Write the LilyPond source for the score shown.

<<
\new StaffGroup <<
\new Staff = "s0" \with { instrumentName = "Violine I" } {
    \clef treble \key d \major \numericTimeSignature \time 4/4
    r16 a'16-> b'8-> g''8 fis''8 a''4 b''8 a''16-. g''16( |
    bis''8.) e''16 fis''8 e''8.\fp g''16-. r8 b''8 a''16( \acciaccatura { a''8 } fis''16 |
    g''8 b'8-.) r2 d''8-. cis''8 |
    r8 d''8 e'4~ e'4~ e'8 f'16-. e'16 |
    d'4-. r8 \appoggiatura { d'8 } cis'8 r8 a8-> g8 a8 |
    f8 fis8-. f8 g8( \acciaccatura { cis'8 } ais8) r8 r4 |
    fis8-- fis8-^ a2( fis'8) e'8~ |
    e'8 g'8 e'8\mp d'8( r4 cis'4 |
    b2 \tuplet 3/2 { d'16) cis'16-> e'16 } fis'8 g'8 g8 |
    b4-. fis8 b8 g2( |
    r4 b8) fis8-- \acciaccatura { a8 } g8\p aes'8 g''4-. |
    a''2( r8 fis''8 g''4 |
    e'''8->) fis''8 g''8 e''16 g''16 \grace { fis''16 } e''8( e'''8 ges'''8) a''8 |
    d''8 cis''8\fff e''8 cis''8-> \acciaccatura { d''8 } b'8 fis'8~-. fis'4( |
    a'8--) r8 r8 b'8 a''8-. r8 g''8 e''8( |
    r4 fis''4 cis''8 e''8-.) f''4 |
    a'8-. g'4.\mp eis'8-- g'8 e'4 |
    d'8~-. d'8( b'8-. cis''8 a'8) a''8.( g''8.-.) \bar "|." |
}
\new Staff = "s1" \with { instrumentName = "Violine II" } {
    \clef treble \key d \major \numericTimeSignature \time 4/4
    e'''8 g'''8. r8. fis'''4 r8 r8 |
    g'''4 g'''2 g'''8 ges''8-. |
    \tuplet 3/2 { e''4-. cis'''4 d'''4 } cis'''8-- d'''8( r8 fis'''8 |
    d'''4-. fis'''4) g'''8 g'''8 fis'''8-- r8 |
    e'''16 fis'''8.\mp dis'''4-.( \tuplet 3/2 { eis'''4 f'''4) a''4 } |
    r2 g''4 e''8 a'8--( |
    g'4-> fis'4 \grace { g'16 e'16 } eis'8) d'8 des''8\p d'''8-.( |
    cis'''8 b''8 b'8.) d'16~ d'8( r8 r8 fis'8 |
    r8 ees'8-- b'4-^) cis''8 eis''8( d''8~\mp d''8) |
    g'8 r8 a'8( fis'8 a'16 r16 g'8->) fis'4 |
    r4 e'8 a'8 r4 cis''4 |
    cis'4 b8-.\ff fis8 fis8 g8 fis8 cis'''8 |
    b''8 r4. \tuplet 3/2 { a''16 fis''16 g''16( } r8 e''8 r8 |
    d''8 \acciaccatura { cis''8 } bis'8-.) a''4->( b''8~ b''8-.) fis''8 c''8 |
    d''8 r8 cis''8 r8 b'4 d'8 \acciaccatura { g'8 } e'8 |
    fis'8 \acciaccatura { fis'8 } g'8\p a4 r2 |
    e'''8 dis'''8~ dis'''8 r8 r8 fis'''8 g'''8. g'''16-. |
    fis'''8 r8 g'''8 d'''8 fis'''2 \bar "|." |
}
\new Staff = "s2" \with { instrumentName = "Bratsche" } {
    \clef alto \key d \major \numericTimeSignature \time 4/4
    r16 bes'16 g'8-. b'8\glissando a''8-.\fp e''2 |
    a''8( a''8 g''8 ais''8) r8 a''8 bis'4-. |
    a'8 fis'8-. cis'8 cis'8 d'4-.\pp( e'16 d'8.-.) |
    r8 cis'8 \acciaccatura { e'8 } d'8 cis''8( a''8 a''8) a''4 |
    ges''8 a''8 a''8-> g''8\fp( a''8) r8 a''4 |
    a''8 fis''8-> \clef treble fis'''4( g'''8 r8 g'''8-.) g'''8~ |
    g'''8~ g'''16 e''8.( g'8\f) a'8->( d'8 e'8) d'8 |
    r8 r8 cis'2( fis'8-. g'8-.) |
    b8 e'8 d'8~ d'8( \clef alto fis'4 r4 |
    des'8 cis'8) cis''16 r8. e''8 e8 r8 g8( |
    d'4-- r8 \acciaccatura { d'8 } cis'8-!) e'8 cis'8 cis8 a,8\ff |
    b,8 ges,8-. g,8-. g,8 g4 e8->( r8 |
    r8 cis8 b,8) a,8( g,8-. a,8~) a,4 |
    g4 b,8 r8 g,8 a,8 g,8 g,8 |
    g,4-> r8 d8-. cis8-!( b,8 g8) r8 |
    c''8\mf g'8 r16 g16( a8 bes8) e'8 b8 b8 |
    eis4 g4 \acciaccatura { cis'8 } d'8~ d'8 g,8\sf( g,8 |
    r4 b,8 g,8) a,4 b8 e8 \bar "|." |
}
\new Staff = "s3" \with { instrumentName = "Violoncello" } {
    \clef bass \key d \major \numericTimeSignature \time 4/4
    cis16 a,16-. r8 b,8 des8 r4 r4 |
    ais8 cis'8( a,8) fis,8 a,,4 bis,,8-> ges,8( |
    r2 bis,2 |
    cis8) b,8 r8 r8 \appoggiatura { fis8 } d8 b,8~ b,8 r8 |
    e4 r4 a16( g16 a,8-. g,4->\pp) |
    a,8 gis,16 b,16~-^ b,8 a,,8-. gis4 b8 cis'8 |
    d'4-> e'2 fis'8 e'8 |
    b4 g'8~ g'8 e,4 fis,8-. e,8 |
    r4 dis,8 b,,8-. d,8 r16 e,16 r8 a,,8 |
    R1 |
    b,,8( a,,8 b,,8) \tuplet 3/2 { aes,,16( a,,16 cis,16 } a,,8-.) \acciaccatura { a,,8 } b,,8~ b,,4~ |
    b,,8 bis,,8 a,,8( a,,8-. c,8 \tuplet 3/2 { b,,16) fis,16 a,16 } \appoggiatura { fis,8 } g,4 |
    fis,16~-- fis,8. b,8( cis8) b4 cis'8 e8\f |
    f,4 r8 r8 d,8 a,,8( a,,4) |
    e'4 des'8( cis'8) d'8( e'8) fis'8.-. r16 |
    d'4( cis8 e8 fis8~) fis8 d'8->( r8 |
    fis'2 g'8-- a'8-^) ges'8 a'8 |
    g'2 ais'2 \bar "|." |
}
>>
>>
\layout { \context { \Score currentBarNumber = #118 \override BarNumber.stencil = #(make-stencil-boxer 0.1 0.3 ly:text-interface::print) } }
========================
- Short task
Which lines in the listing above contain the string "appoggiatura"? Report each one in full, treating uppercase and lowercase as different.

- Solved exercise
    d'4-. r8 \appoggiatura { d'8 } cis'8 r8 a8-> g8 a8 |
    cis8) b,8 r8 r8 \appoggiatura { fis8 } d8 b,8~ b,8 r8 |
    b,,8 bis,,8 a,,8( a,,8-. c,8 \tuplet 3/2 { b,,16) fis,16 a,16 } \appoggiatura { fis,8 } g,4 |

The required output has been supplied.